Exercise ▸ Could you write out the listing below exactly as it stands, leaving out the pictures?
········
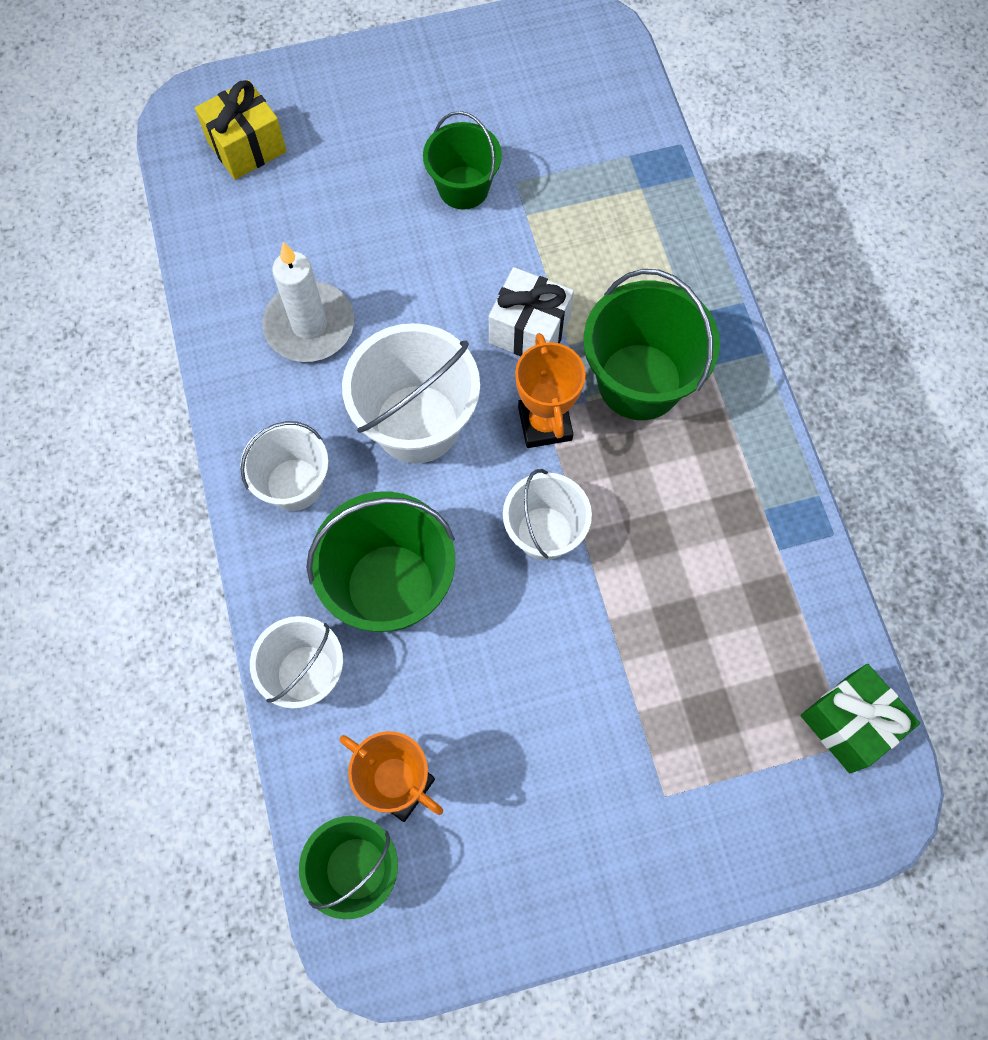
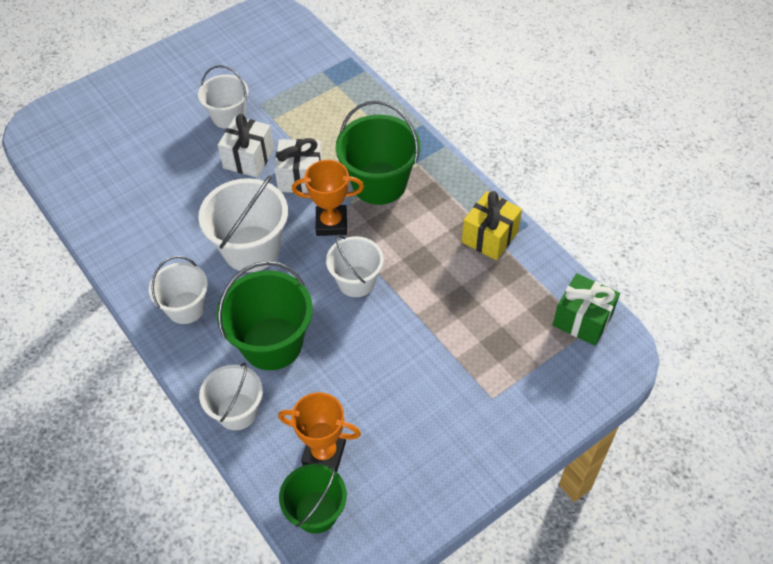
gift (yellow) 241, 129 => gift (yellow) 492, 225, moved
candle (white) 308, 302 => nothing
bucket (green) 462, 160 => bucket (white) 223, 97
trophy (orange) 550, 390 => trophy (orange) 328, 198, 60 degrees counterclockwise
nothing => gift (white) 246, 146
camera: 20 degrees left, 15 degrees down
········
Exercise result ▸
gift (yellow) 241, 129 => gift (yellow) 492, 225, moved
candle (white) 308, 302 => nothing
bucket (green) 462, 160 => bucket (white) 223, 97
trophy (orange) 550, 390 => trophy (orange) 328, 198, 60 degrees counterclockwise
nothing => gift (white) 246, 146
camera: 20 degrees left, 15 degrees down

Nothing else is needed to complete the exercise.